• [Exercise requirements]: Restate the whole of the data below word for word, skipping the images.

• [Listed entries]:

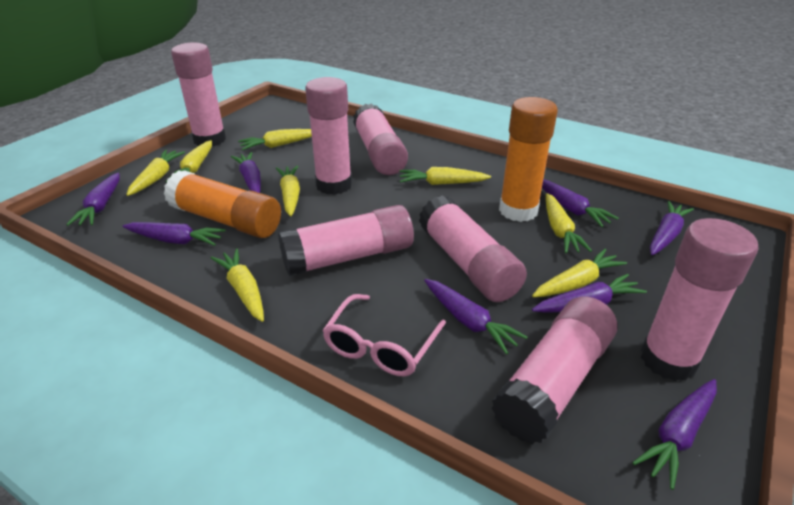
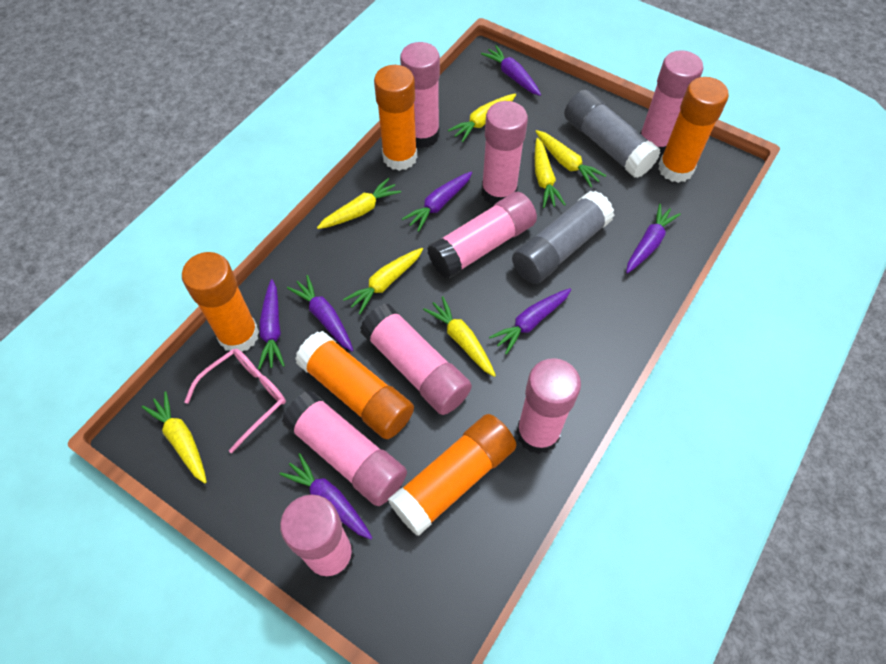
grey glue stick: 0 -> 2
orange glue stick: 2 -> 5
pink glue stick: 7 -> 8
purple carrot: 8 -> 7
yellow carrot: 8 -> 7

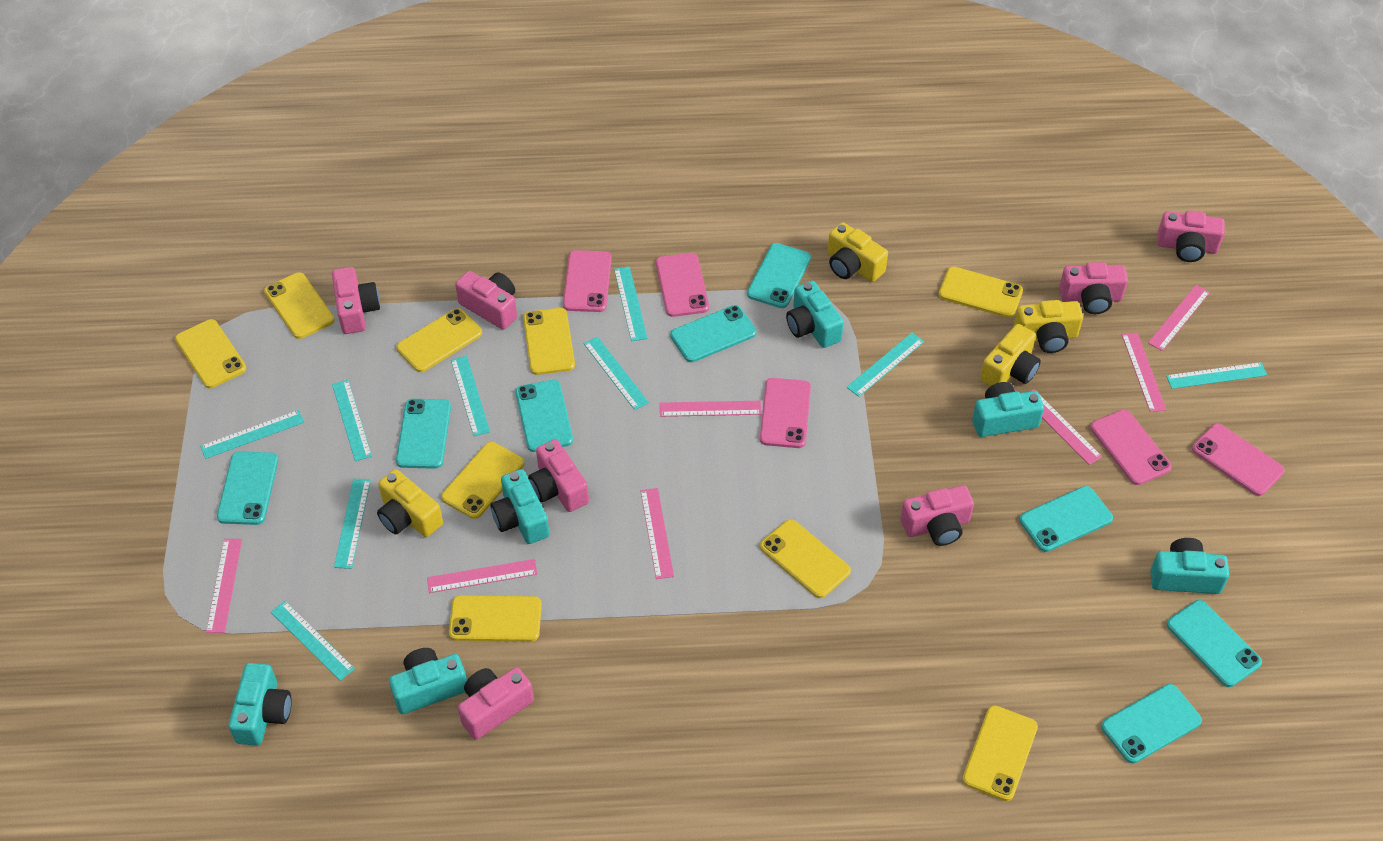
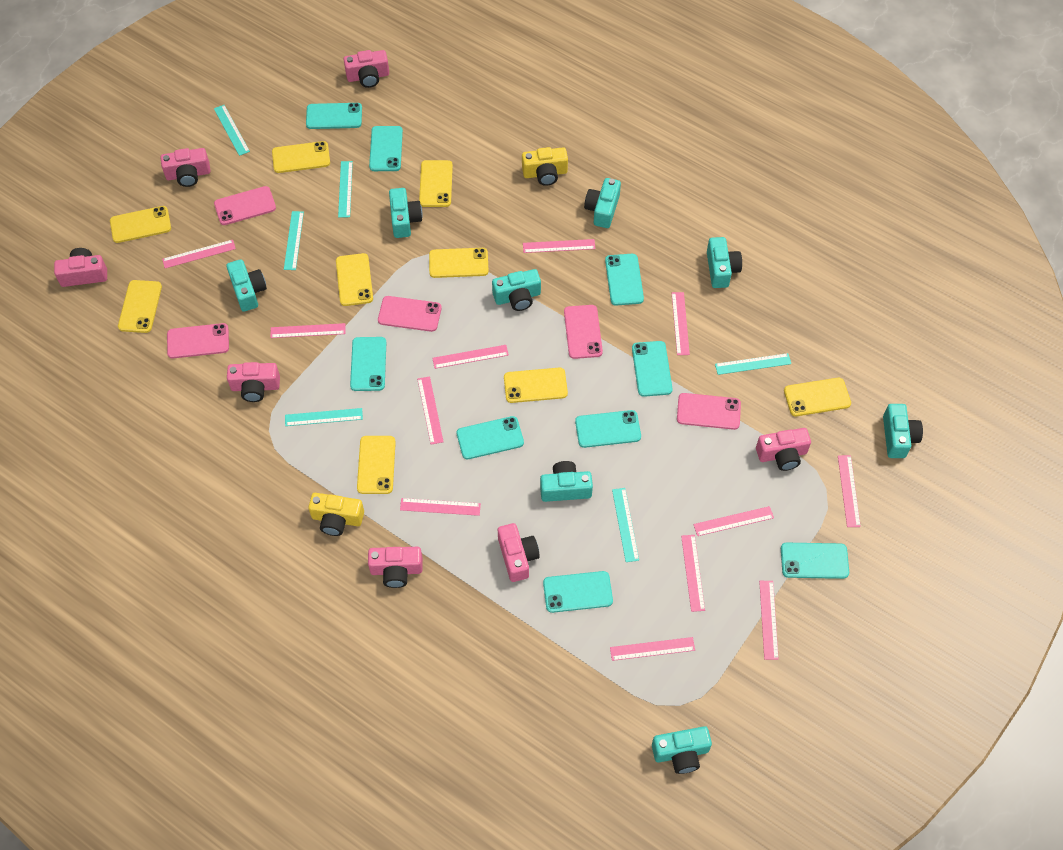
pink ruler: 7 -> 12
turquoise camera: 6 -> 8
turquoise phone: 8 -> 9
turquoise ruler: 9 -> 6
yellow camera: 4 -> 2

• [Exercise output]:
grey glue stick: 0 -> 2
orange glue stick: 2 -> 5
pink glue stick: 7 -> 8
purple carrot: 8 -> 7
yellow carrot: 8 -> 7

pink ruler: 7 -> 12
turquoise camera: 6 -> 8
turquoise phone: 8 -> 9
turquoise ruler: 9 -> 6
yellow camera: 4 -> 2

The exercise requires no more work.